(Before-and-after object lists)
+---+

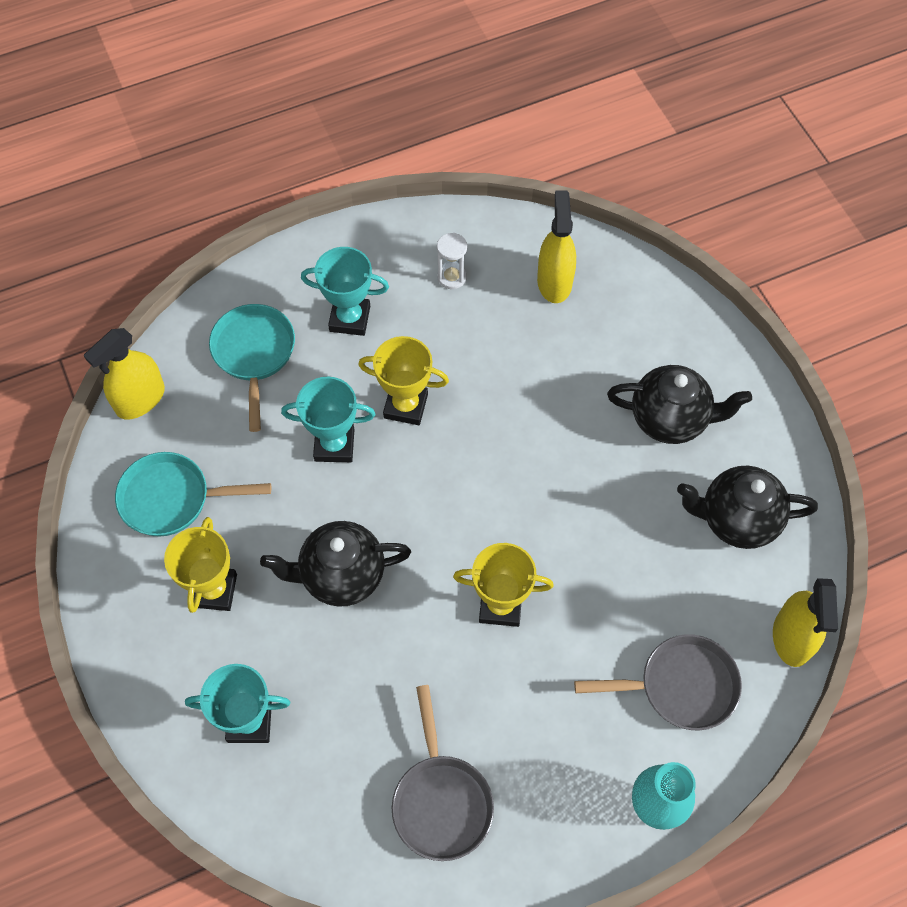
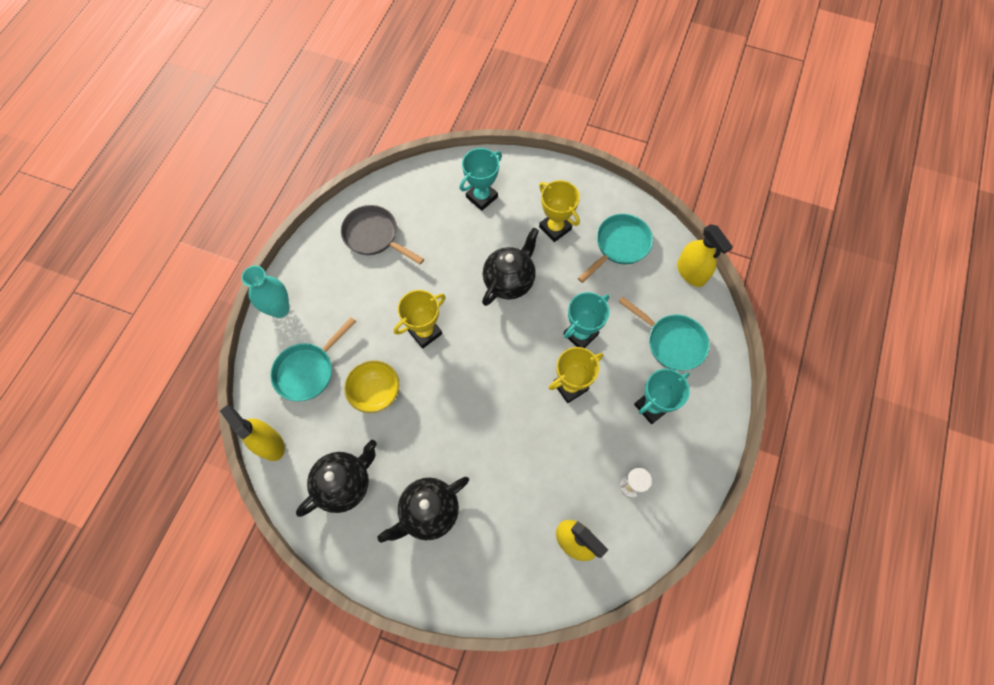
camera: 135 degrees right, 5 degrees up
(140, 399) = (691, 272): yellow spray bottle -> yellow spray bottle turned 150 degrees clockwise
(621, 586) = (376, 392): none -> yellow bowl
(681, 686) = (308, 371): grey pan -> turquoise pan

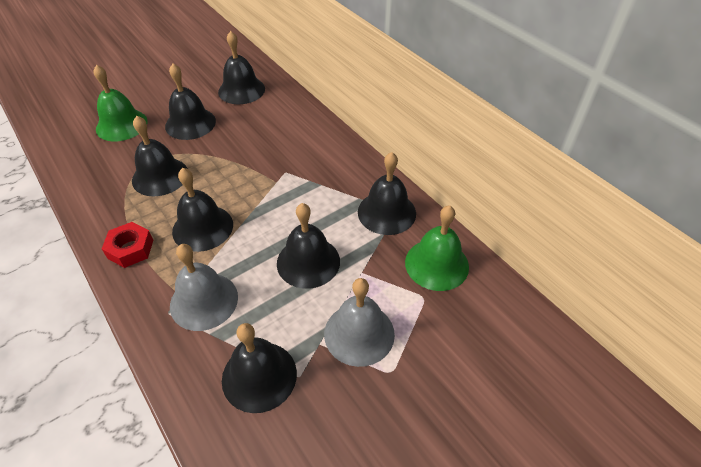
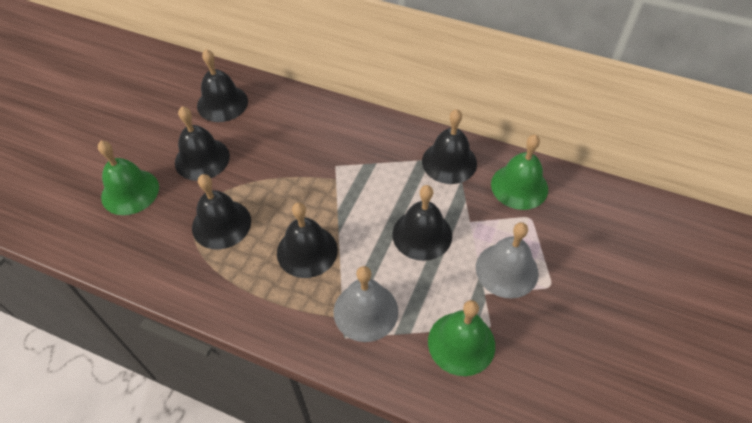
camera: 30 degrees left, 5 degrees up
(130, 249) = (258, 303): red nut -> none
(259, 376) = (461, 343): black bell -> green bell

+---+

**Exercise details:** Your task is to repeat the records exactly. Images do not belong in the copy.

**Result of the exercise:**
camera: 135 degrees right, 5 degrees up
(140, 399) = (691, 272): yellow spray bottle -> yellow spray bottle turned 150 degrees clockwise
(621, 586) = (376, 392): none -> yellow bowl
(681, 686) = (308, 371): grey pan -> turquoise pan

camera: 30 degrees left, 5 degrees up
(130, 249) = (258, 303): red nut -> none
(259, 376) = (461, 343): black bell -> green bell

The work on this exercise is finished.